MATERIAL TO PROCESS.
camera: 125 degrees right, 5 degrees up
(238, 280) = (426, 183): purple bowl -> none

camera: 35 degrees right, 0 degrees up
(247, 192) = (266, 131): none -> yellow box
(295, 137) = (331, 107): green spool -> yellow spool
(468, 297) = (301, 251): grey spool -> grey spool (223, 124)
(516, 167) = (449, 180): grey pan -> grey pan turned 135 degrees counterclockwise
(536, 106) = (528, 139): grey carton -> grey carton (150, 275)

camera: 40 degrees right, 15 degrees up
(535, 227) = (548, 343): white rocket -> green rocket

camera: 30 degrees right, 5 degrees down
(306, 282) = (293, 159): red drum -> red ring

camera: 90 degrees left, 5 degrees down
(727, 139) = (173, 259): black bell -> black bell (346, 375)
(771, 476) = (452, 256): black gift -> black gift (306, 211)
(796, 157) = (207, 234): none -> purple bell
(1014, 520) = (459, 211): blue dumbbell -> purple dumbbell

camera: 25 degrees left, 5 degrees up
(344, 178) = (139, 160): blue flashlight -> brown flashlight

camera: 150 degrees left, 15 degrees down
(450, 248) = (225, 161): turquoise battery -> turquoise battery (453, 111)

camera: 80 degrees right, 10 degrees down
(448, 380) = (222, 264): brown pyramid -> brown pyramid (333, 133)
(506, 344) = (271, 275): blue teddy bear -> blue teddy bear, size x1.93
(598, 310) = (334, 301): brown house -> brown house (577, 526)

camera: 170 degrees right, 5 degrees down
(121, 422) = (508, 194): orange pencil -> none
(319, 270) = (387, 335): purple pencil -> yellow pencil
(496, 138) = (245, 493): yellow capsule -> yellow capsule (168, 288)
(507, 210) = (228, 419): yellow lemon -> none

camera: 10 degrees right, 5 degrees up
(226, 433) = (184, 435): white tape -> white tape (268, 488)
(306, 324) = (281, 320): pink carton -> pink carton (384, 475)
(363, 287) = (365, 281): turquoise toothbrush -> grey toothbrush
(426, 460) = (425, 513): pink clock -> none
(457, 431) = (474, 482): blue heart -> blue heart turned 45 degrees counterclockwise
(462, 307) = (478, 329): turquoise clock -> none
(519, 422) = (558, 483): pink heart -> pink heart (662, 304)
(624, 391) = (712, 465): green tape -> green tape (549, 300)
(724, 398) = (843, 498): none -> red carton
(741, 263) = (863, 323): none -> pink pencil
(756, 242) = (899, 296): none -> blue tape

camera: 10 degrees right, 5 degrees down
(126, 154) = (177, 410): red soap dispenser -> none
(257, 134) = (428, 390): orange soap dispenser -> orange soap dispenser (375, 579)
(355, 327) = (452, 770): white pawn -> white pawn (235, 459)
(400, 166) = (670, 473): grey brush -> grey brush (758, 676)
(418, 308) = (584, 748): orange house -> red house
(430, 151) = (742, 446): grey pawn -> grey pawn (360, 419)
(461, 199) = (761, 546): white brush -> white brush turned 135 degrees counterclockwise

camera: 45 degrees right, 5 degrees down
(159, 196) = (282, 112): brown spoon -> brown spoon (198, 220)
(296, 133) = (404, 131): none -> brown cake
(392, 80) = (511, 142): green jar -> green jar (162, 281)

WORK ITEM. In the listing above, locate the line with "camera: 25 degrees left, 5 degrees up" and the line with "(448, 380) = (222, 264): brown", then extract exactly those lines and every line between them, and nothing more.

RESULT.
camera: 25 degrees left, 5 degrees up
(344, 178) = (139, 160): blue flashlight -> brown flashlight

camera: 150 degrees left, 15 degrees down
(450, 248) = (225, 161): turquoise battery -> turquoise battery (453, 111)

camera: 80 degrees right, 10 degrees down
(448, 380) = (222, 264): brown pyramid -> brown pyramid (333, 133)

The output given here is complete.